#### Task item
Word for word, give the data again without its pictures.

[Scene images with change listings]
-- -- --

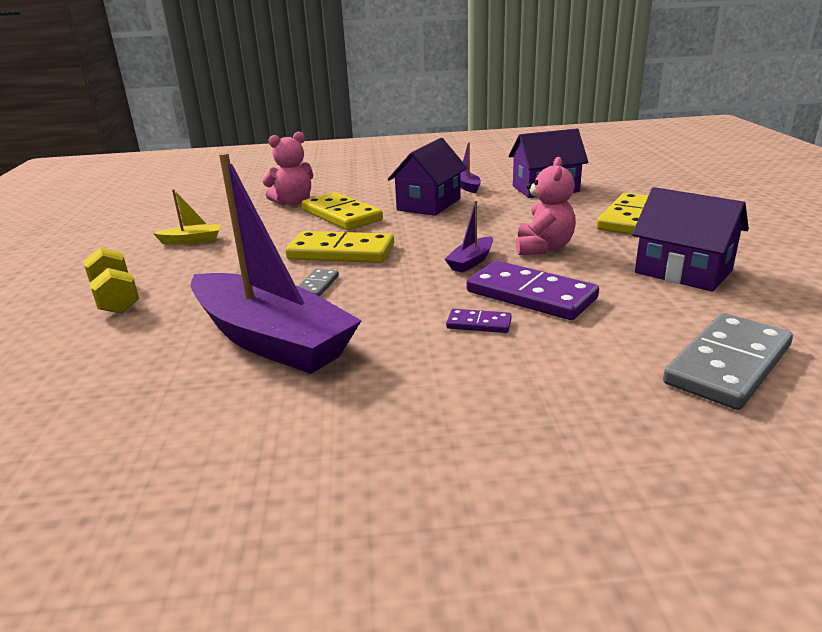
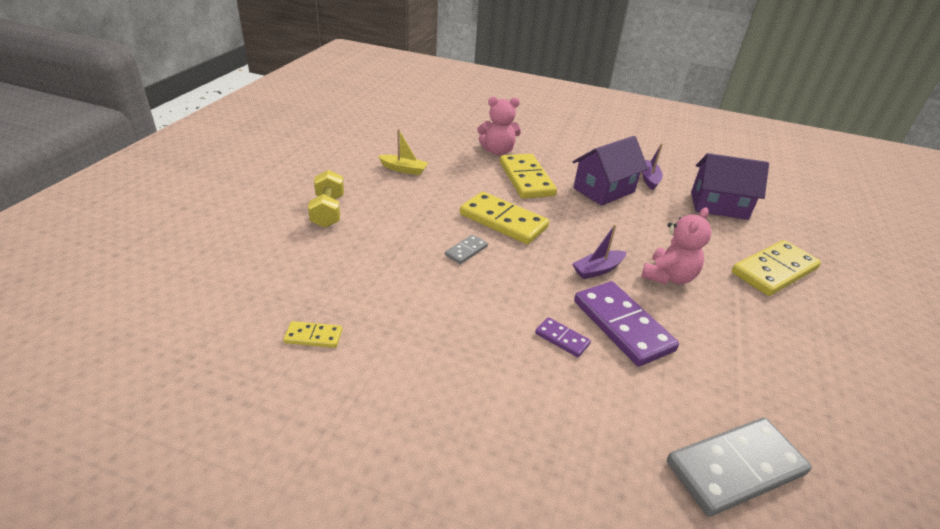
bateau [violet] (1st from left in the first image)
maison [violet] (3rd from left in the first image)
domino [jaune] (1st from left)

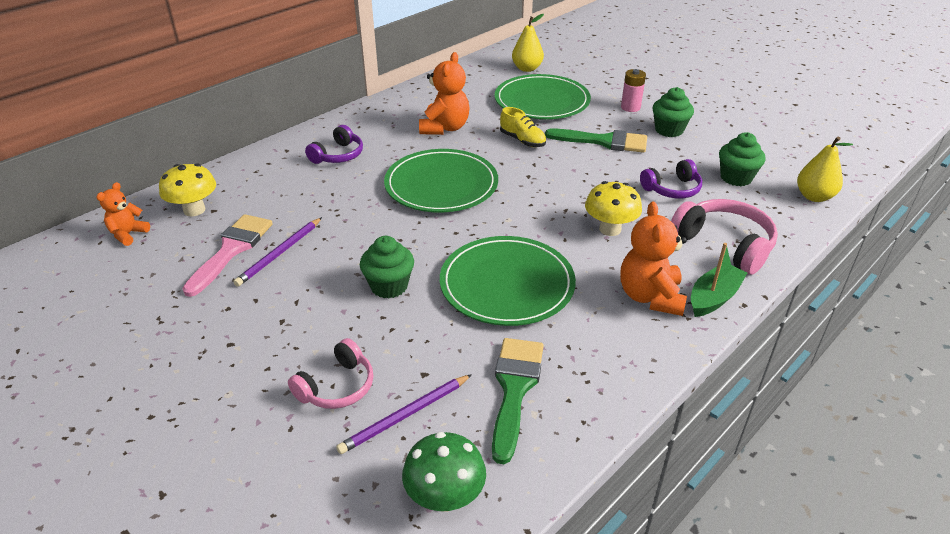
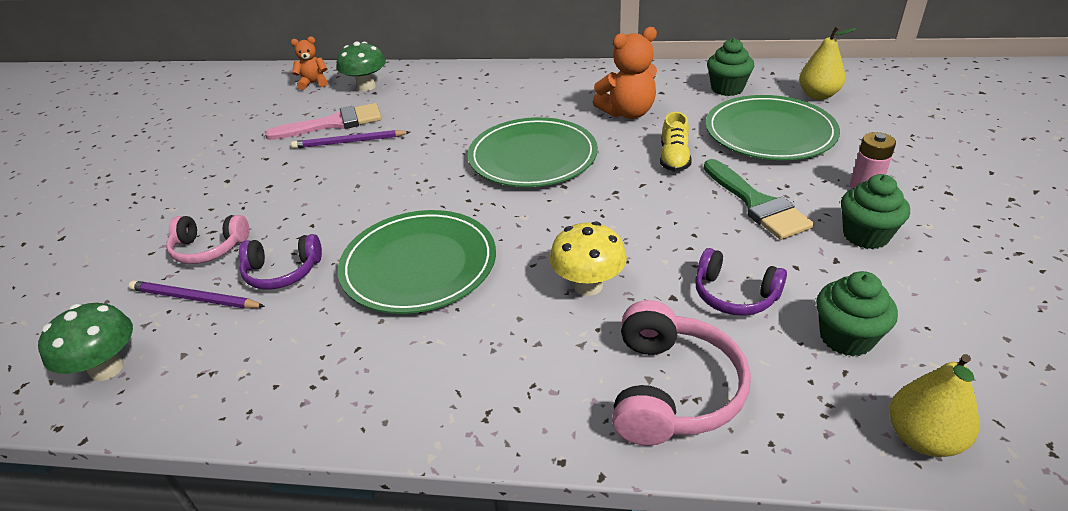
champignon [vert] (2nd from left)
casque audio [violet] (1st from left)
muffin [vert] (1st from left)
pinceau [vert] (1st from left in the first image)
ours en peluche [orange] (3rd from left in the first image)
bateau [vert]

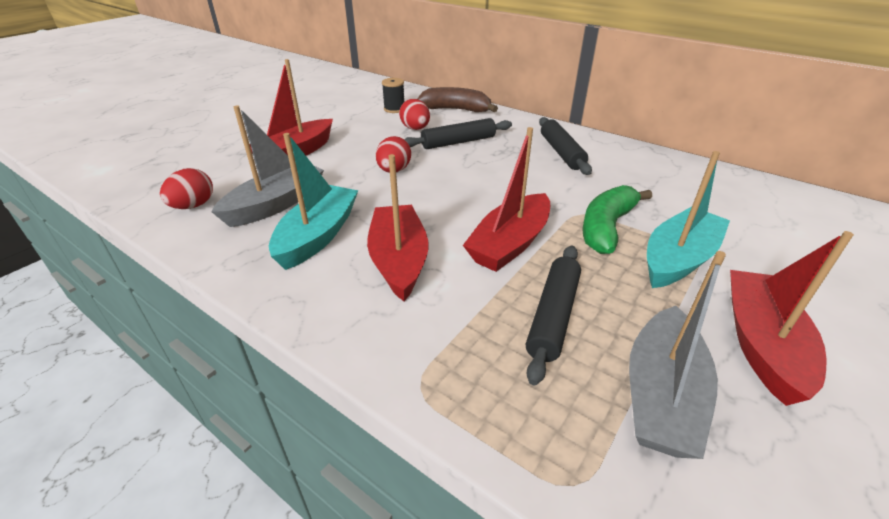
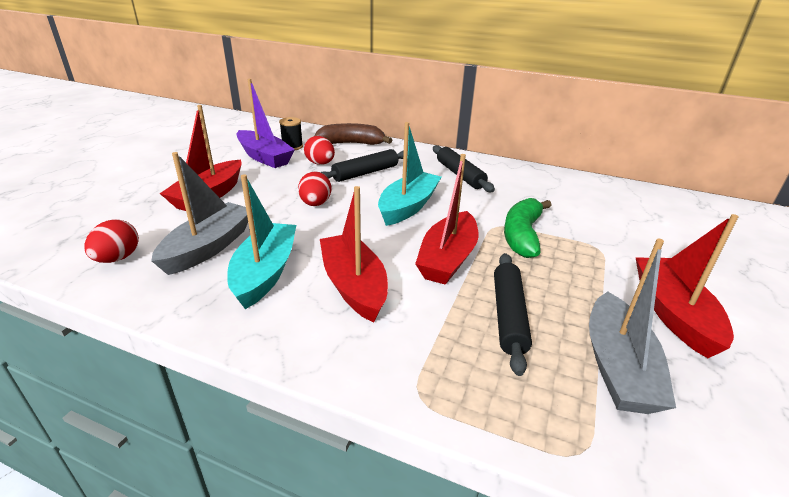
bateau [turquoise] (2nd from left)
bateau [violet]

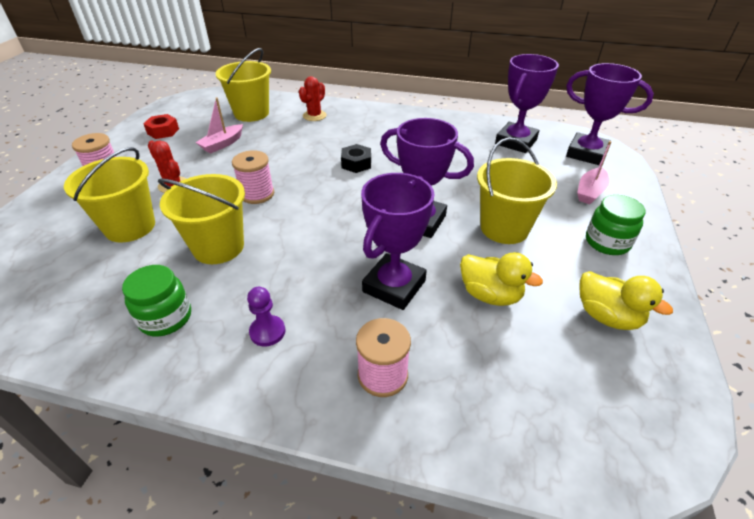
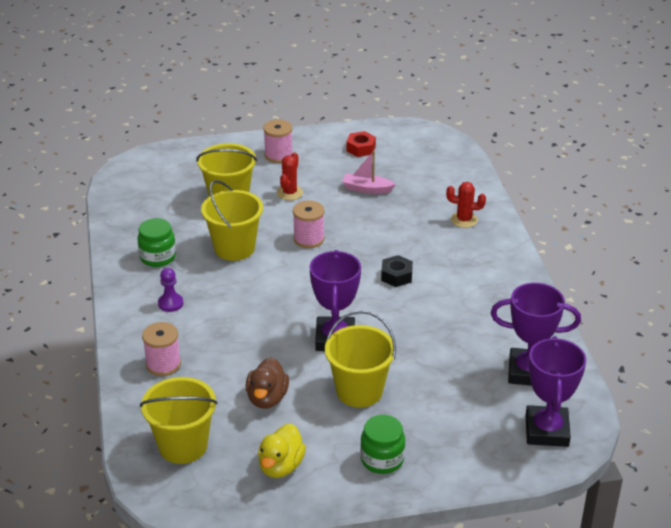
seau [jaune] (1st from left)
trophée [violet] (1st from left in the first image)
canard [marron]
bateau [rose] (2nd from left in the first image)

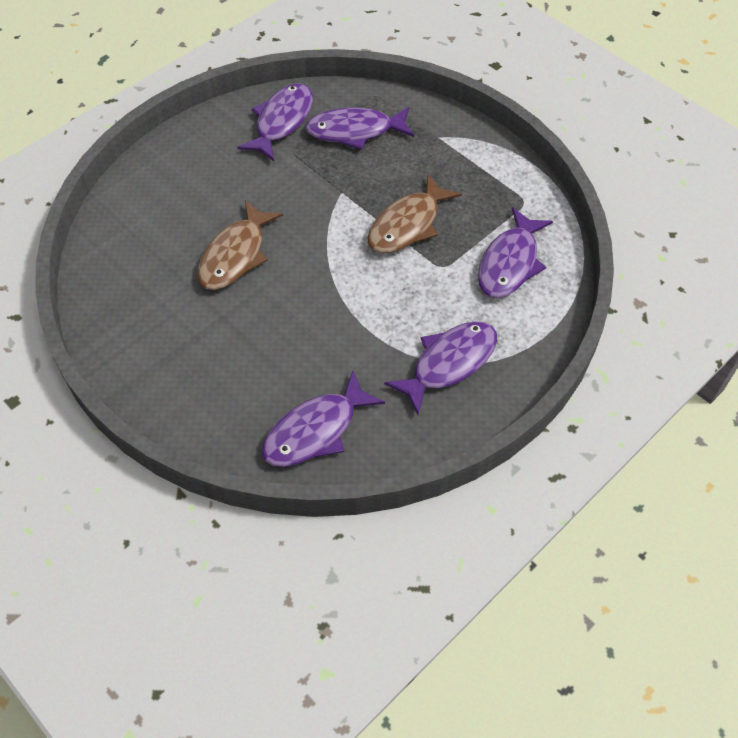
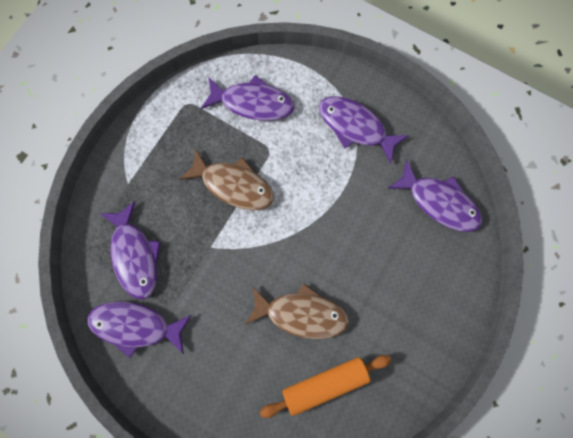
rouleau à pâtisserie [orange]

-- -- --

#### Solution to this exercise
bateau [violet] (1st from left in the first image)
maison [violet] (3rd from left in the first image)
domino [jaune] (1st from left)

champignon [vert] (2nd from left)
casque audio [violet] (1st from left)
muffin [vert] (1st from left)
pinceau [vert] (1st from left in the first image)
ours en peluche [orange] (3rd from left in the first image)
bateau [vert]

bateau [turquoise] (2nd from left)
bateau [violet]

seau [jaune] (1st from left)
trophée [violet] (1st from left in the first image)
canard [marron]
bateau [rose] (2nd from left in the first image)

rouleau à pâtisserie [orange]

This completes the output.